» Request: For the listing below, report all lines that hold the word "apple".

» Record extracts:
------------

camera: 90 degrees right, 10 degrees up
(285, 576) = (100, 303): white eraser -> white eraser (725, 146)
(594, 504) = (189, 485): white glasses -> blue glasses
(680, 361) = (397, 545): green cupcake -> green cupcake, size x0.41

------------

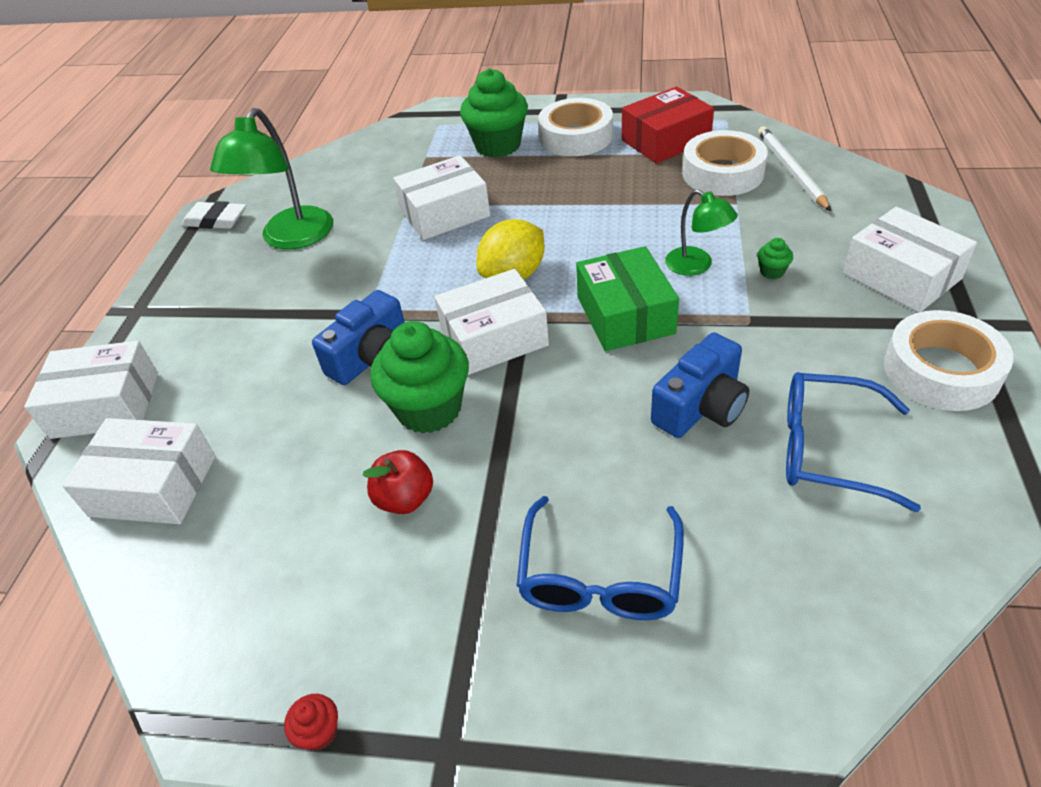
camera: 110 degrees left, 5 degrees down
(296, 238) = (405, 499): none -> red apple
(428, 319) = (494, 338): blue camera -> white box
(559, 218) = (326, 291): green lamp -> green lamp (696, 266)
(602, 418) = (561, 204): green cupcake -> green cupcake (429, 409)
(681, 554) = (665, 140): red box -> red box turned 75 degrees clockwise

------------

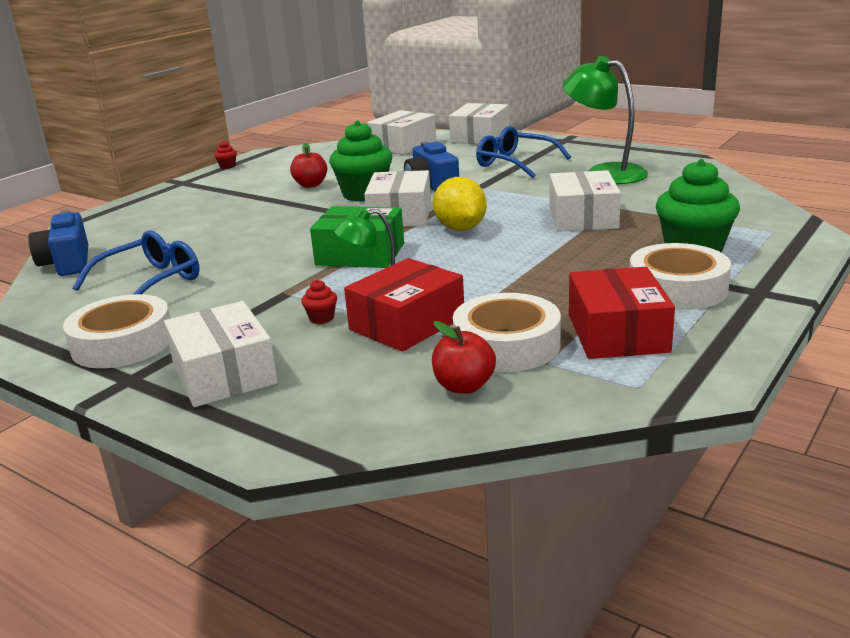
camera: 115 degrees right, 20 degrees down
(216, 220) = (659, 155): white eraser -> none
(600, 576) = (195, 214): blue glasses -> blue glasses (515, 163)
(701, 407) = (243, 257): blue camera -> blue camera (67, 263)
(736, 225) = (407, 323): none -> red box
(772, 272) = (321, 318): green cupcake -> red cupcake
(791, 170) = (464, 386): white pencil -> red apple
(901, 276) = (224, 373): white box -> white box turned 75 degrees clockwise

------------

» Answer to this exercise:
(296, 238) = (405, 499): none -> red apple
(791, 170) = (464, 386): white pencil -> red apple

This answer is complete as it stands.